AIM: Pick out every line in the items below that contains the string "time", and copy each of those lines.

WORKING DATA:
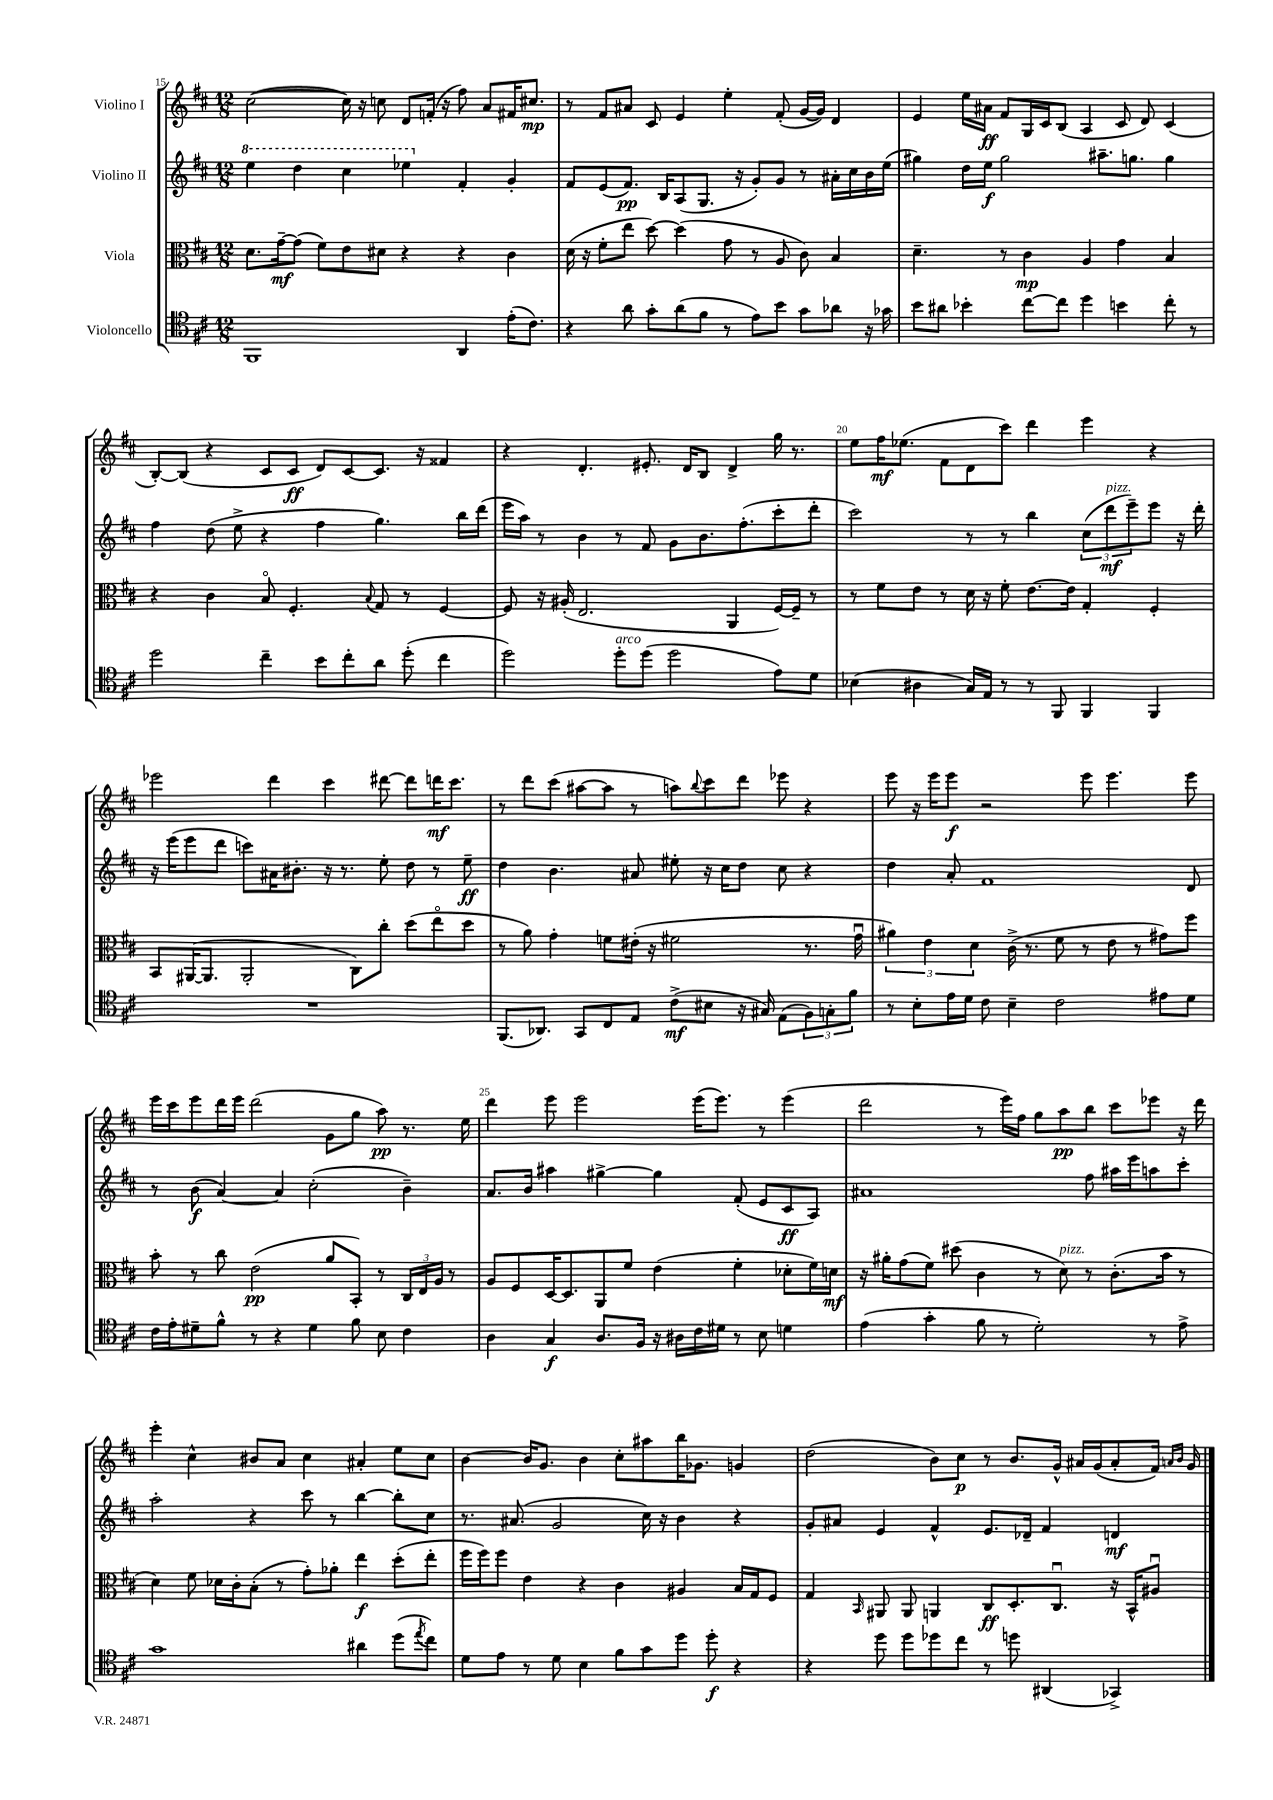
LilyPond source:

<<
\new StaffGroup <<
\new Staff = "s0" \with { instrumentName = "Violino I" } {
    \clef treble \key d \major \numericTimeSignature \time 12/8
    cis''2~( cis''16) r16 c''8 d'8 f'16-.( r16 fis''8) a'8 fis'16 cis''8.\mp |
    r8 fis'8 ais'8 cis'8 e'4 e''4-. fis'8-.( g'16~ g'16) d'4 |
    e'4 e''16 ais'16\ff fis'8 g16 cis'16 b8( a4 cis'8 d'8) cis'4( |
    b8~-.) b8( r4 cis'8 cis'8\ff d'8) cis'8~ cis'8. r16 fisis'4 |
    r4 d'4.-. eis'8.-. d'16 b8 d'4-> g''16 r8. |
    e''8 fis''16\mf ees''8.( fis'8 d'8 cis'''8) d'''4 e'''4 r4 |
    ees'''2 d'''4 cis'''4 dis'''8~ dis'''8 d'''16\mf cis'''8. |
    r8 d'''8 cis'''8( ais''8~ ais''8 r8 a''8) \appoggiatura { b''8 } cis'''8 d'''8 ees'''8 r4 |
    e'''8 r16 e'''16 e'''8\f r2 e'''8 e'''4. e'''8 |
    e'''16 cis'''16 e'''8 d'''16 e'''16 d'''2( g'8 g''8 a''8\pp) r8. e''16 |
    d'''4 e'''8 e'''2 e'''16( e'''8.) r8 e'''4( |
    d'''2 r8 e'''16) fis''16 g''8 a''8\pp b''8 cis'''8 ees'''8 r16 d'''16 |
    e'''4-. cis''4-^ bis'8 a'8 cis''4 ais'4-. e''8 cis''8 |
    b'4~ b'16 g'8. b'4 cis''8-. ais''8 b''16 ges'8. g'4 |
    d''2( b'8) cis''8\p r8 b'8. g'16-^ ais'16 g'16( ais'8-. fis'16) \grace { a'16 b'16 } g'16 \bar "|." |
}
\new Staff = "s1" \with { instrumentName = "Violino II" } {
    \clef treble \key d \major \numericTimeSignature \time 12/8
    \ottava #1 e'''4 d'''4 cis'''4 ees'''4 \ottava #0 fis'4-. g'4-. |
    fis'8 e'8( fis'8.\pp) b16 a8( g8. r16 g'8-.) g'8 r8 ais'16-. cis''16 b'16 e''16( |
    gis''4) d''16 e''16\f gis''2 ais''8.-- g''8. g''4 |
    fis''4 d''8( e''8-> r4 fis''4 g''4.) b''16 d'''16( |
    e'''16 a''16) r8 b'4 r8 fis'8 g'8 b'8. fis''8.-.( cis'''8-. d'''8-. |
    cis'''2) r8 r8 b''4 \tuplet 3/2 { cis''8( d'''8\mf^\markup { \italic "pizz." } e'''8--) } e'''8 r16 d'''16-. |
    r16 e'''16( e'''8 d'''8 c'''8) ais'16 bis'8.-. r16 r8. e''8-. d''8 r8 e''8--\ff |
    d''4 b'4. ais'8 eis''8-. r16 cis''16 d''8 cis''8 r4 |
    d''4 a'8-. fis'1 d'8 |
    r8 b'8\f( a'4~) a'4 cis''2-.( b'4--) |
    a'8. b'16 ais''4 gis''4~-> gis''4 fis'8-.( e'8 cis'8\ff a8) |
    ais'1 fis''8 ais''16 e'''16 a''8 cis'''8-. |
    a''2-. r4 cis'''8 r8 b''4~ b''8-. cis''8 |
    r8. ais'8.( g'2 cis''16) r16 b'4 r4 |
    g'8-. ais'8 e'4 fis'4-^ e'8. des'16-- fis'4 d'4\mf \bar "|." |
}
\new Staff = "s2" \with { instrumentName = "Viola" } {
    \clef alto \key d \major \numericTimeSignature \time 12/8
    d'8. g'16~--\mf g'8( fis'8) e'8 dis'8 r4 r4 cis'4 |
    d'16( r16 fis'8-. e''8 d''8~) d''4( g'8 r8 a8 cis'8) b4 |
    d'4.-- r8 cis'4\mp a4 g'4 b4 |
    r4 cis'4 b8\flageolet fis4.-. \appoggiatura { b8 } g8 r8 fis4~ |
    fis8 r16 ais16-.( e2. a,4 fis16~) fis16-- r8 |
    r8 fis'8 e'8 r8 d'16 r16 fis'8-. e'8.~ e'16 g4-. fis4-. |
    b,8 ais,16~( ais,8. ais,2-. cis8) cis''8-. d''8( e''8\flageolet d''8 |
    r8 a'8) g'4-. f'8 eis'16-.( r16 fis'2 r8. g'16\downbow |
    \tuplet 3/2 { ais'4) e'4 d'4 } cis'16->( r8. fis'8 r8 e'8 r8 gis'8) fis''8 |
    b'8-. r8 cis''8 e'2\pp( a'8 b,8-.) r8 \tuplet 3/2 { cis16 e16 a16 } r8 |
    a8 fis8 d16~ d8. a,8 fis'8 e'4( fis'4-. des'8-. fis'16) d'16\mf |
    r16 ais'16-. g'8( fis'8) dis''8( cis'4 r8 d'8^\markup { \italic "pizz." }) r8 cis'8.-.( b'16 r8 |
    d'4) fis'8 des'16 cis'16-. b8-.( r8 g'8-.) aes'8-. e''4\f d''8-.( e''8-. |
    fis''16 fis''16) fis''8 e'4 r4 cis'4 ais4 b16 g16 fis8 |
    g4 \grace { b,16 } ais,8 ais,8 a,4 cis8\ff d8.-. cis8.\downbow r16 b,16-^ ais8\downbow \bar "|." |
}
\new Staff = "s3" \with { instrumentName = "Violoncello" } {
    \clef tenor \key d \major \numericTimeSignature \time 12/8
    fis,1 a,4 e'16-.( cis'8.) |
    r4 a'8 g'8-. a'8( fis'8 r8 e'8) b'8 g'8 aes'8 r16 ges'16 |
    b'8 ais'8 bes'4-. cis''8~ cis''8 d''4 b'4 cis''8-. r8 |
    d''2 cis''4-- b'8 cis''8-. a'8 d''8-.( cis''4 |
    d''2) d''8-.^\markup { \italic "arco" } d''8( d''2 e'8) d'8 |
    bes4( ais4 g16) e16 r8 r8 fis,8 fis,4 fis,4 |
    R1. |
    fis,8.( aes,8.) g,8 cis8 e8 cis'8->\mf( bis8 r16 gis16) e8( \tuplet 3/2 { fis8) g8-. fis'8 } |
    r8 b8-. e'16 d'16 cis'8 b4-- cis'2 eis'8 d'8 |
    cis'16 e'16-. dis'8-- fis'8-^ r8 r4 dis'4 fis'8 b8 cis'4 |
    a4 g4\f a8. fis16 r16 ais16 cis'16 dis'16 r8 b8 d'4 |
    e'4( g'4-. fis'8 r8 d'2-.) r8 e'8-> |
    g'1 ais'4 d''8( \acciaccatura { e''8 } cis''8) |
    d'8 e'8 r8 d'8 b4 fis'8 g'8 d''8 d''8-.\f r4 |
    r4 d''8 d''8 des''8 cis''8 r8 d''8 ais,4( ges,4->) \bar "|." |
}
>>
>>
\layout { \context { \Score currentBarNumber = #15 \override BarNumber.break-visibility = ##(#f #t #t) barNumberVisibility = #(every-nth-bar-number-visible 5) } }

EXERCISE RESULT:
    \clef treble \key d \major \numericTimeSignature \time 12/8
    \clef treble \key d \major \numericTimeSignature \time 12/8
    \clef alto \key d \major \numericTimeSignature \time 12/8
    \clef tenor \key d \major \numericTimeSignature \time 12/8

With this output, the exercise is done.